_WHAT TO PRODUCE_
When you reach the line that contains "grey duck: 1 -> 3" in the data below, start reproducing lines exactly, and stop after the line that contains "turquoise rolling pin: 3 -> 2".

_PROVIDED ENTRIES_
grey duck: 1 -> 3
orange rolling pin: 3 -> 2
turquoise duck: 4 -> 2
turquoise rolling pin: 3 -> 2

...

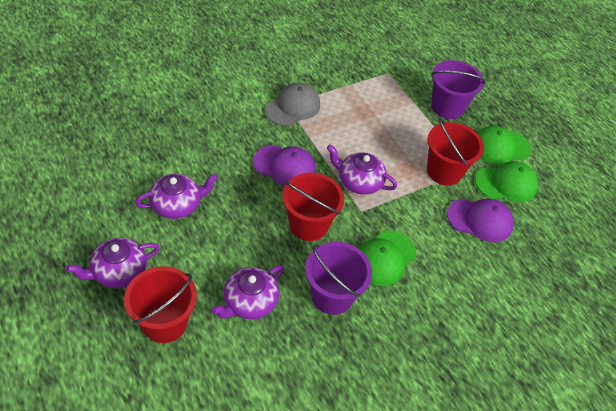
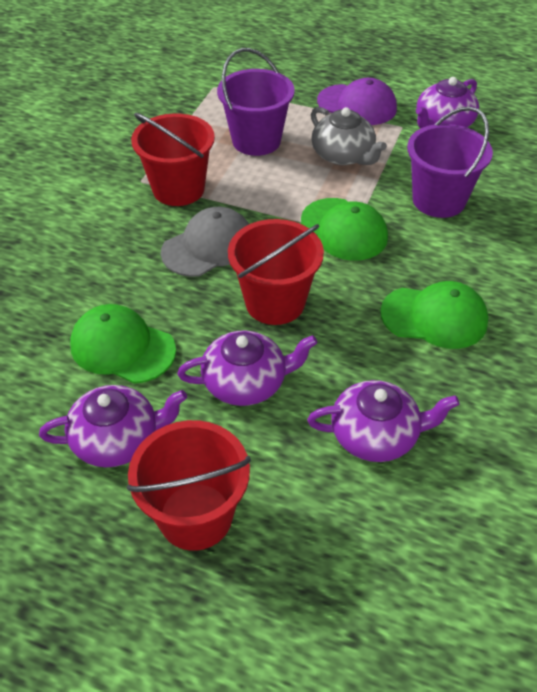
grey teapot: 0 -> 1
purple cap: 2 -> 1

* * *

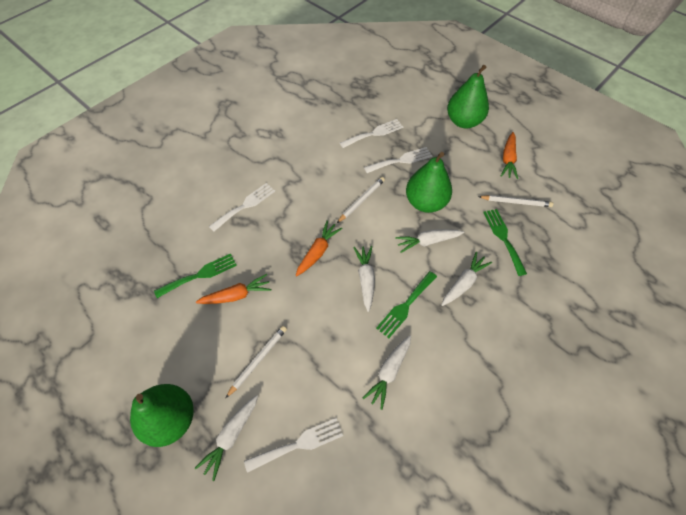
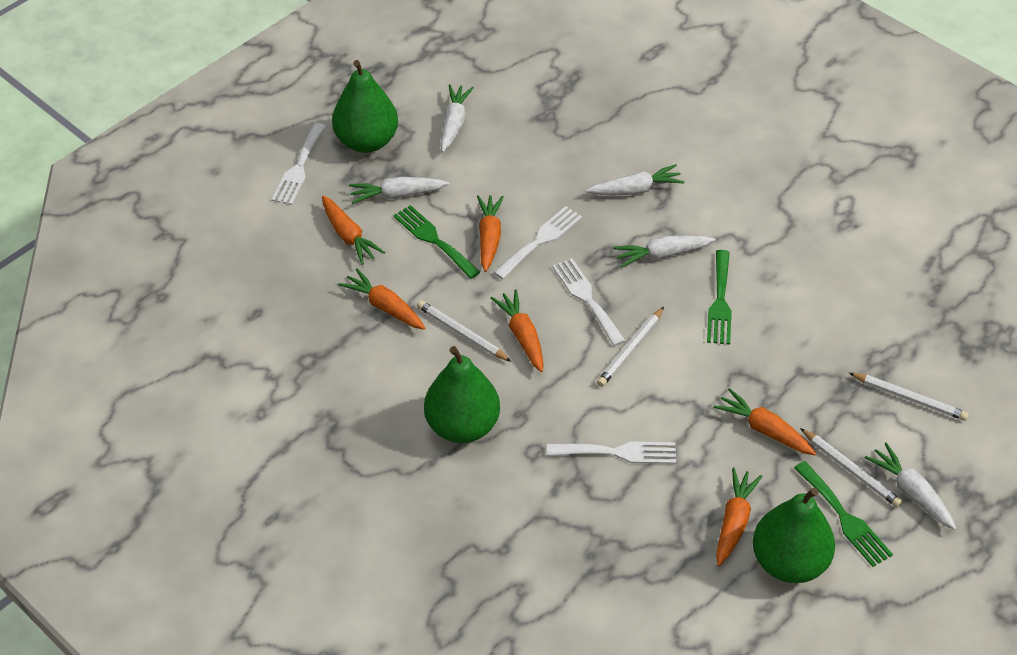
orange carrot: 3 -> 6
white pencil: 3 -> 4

_TASK SOLUTION_
grey duck: 1 -> 3
orange rolling pin: 3 -> 2
turquoise duck: 4 -> 2
turquoise rolling pin: 3 -> 2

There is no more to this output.